▸ **What this task involves**: Print every record exactly, omitting all pictures.

▸ **Material provided**:
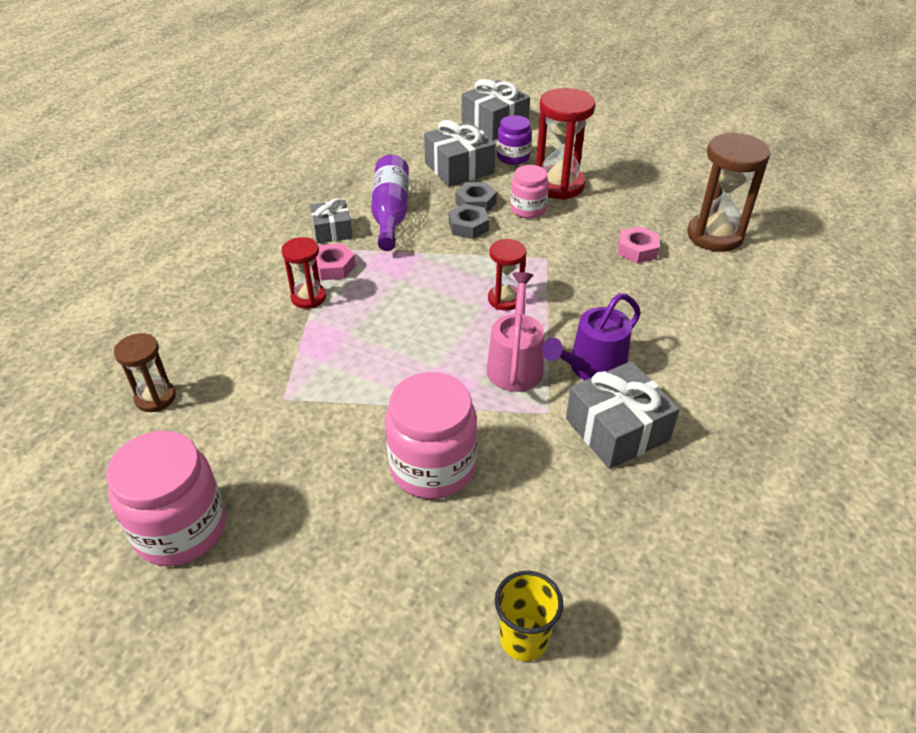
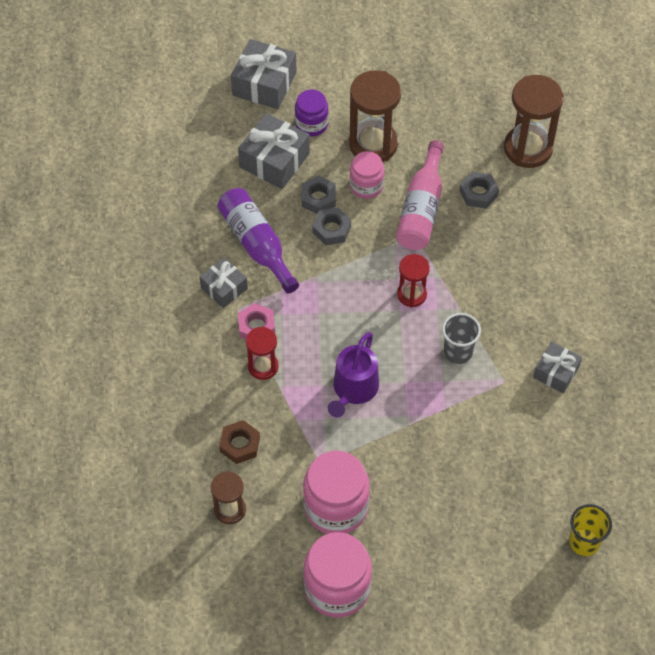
camera: 30 degrees left, 15 degrees up
(223, 348) = (240, 444): none -> brown nut
(432, 467) = (459, 462): pink jar -> pink jar (336, 507)
(515, 364) = (458, 352): pink watering can -> grey cup
(558, 185) = (373, 144): red hourglass -> brown hourglass
(569, 241) = (421, 209): none -> pink bottle
(592, 367) = (511, 328): purple watering can -> purple watering can (353, 389)
(617, 429) = (556, 372): grey gift -> grey gift, size x0.62
(637, 250) = (478, 193): pink nut -> grey nut

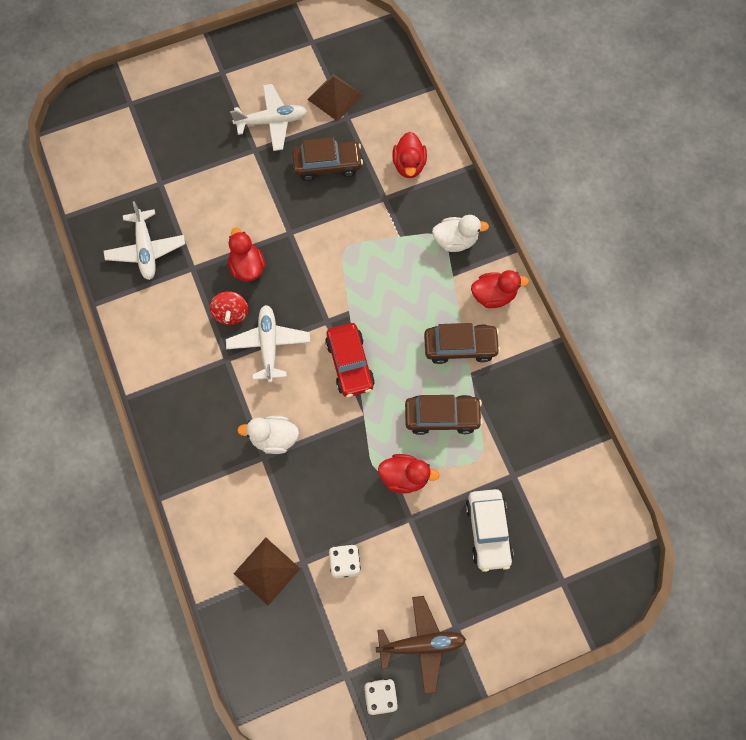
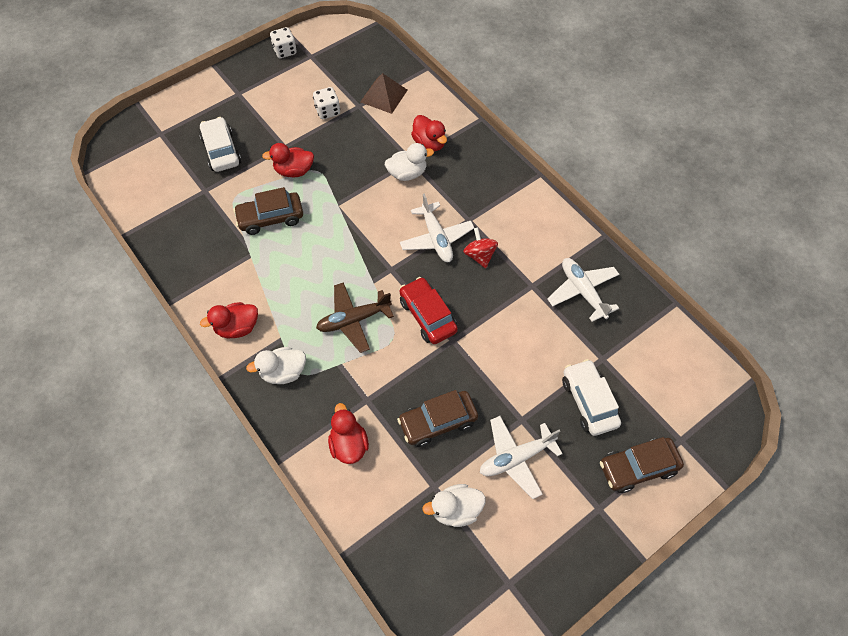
camera: 165 degrees right, 10 degrees down
(190, 150) = (589, 401): none -> white car
(247, 266) = (481, 299): red duck -> red duck (429, 143)
(335, 97) = (455, 510): brown pyramid -> white duck
(350, 364) = (360, 240): red car -> red car (427, 316)
(421, 644) = (262, 80): brown plane -> brown plane (354, 320)
(460, 346) = (263, 275): brown car -> brown car (637, 467)

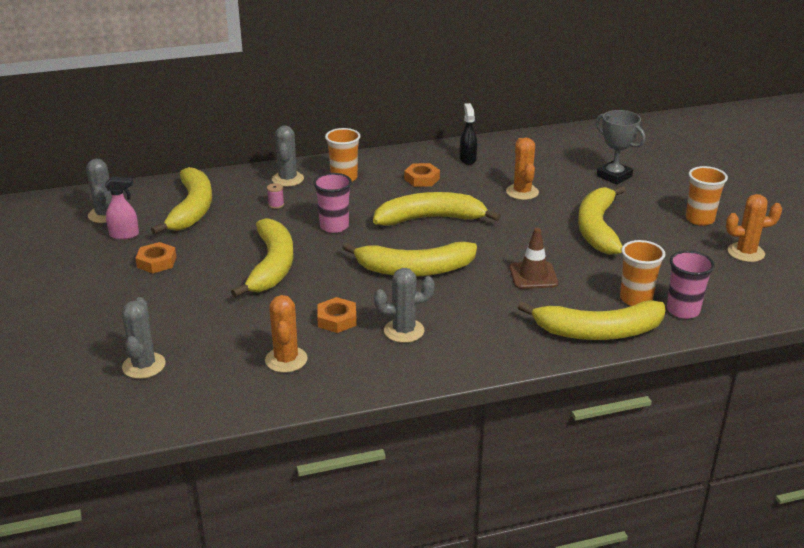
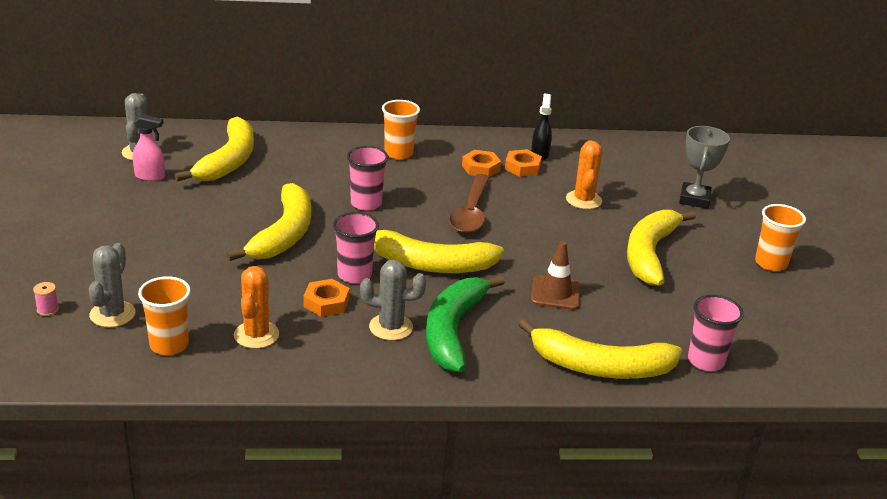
camera: 10 degrees right, 0 degrees up
(157, 262) = (170, 210): orange nut -> orange nut (522, 167)
(276, 205) = (316, 170): pink spool -> pink spool (47, 310)
(288, 179) = (339, 145): grey cactus -> none
(351, 291) = (354, 275): none -> pink cup
(430, 219) = (471, 212): yellow banana -> brown spoon
(460, 324) = (453, 331): none -> green banana
(614, 176) = (694, 199): grey trophy -> grey trophy turned 45 degrees clockwise
(636, 299) = (658, 339): orange cup -> orange cup (169, 345)
(746, 253) = (807, 310): orange cactus -> none

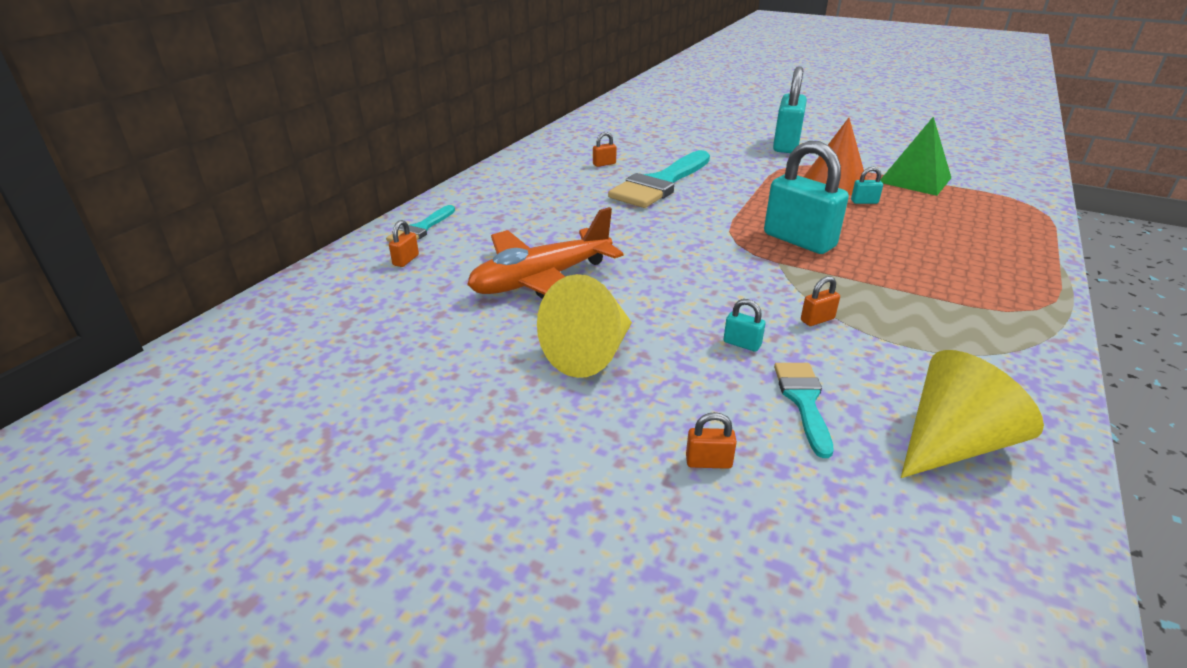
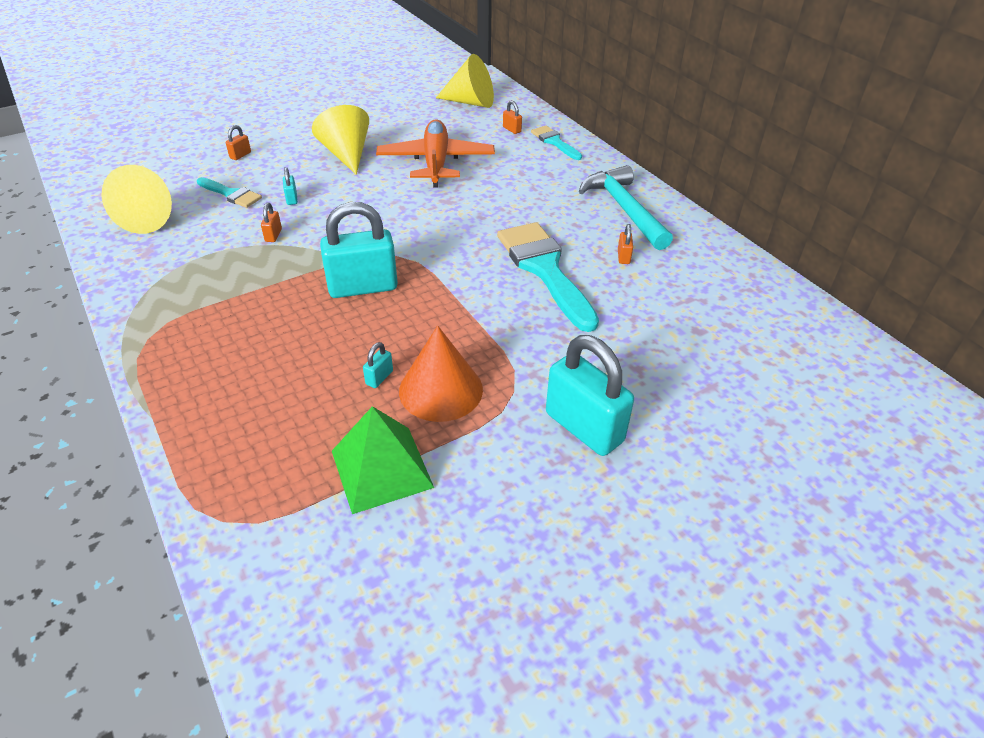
camera: 120 degrees right, 10 degrees up
(331, 314) = (470, 102): none -> yellow cone
(531, 175) = (624, 209): none -> turquoise hammer
(742, 344) = (292, 199): turquoise padlock -> turquoise padlock turned 75 degrees counterclockwise

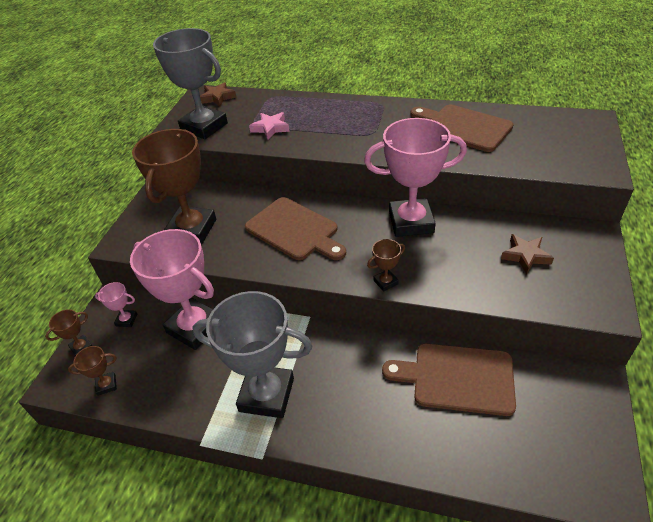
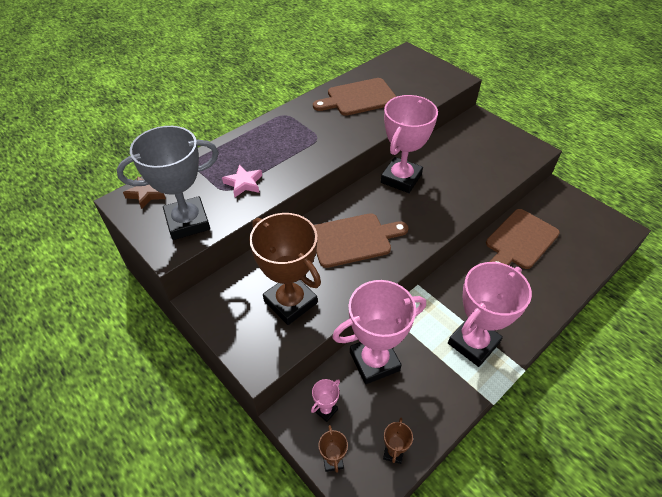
camera: 60 degrees left, 5 degrees up
(266, 394) = (473, 343): grey trophy -> pink trophy
(385, 282) = (448, 220): brown trophy -> none
(525, 256) = (474, 151): brown star -> none

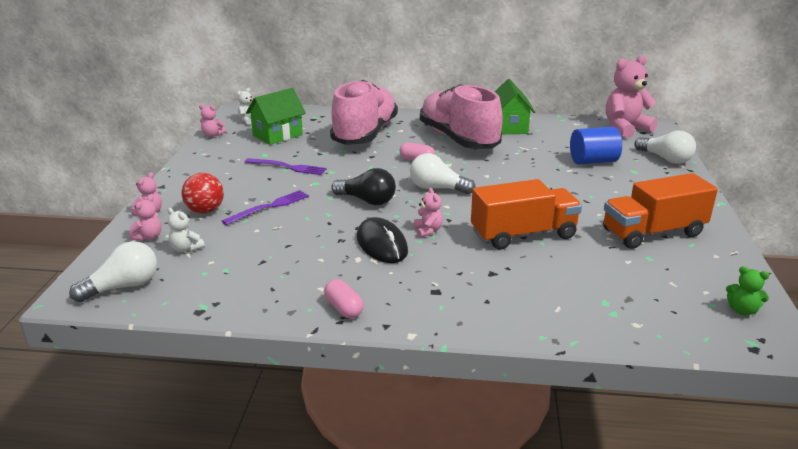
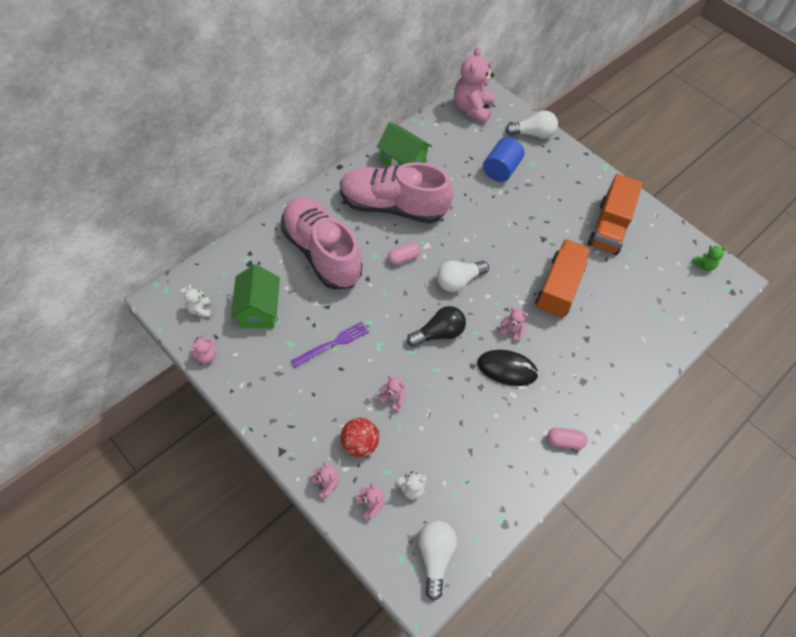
camera: 55 degrees left, 30 degrees up
(269, 207) = (392, 399): purple fork -> pink teddy bear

▸ **Solution to the exercise**:
camera: 30 degrees left, 15 degrees up
(223, 348) = (240, 444): none -> brown nut
(432, 467) = (459, 462): pink jar -> pink jar (336, 507)
(515, 364) = (458, 352): pink watering can -> grey cup
(558, 185) = (373, 144): red hourglass -> brown hourglass
(569, 241) = (421, 209): none -> pink bottle
(592, 367) = (511, 328): purple watering can -> purple watering can (353, 389)
(617, 429) = (556, 372): grey gift -> grey gift, size x0.62
(637, 250) = (478, 193): pink nut -> grey nut

camera: 165 degrees right, 10 degrees down
(190, 150) = (589, 401): none -> white car
(247, 266) = (481, 299): red duck -> red duck (429, 143)
(335, 97) = (455, 510): brown pyramid -> white duck
(350, 364) = (360, 240): red car -> red car (427, 316)
(421, 644) = (262, 80): brown plane -> brown plane (354, 320)
(460, 346) = (263, 275): brown car -> brown car (637, 467)

camera: 10 degrees right, 0 degrees up
(157, 262) = (170, 210): orange nut -> orange nut (522, 167)
(276, 205) = (316, 170): pink spool -> pink spool (47, 310)
(288, 179) = (339, 145): grey cactus -> none
(351, 291) = (354, 275): none -> pink cup
(430, 219) = (471, 212): yellow banana -> brown spoon
(460, 324) = (453, 331): none -> green banana
(614, 176) = (694, 199): grey trophy -> grey trophy turned 45 degrees clockwise
(636, 299) = (658, 339): orange cup -> orange cup (169, 345)
(746, 253) = (807, 310): orange cactus -> none

camera: 120 degrees right, 10 degrees up
(331, 314) = (470, 102): none -> yellow cone
(531, 175) = (624, 209): none -> turquoise hammer
(742, 344) = (292, 199): turquoise padlock -> turquoise padlock turned 75 degrees counterclockwise

camera: 60 degrees left, 5 degrees up
(266, 394) = (473, 343): grey trophy -> pink trophy
(385, 282) = (448, 220): brown trophy -> none
(525, 256) = (474, 151): brown star -> none

camera: 55 degrees left, 30 degrees up
(269, 207) = (392, 399): purple fork -> pink teddy bear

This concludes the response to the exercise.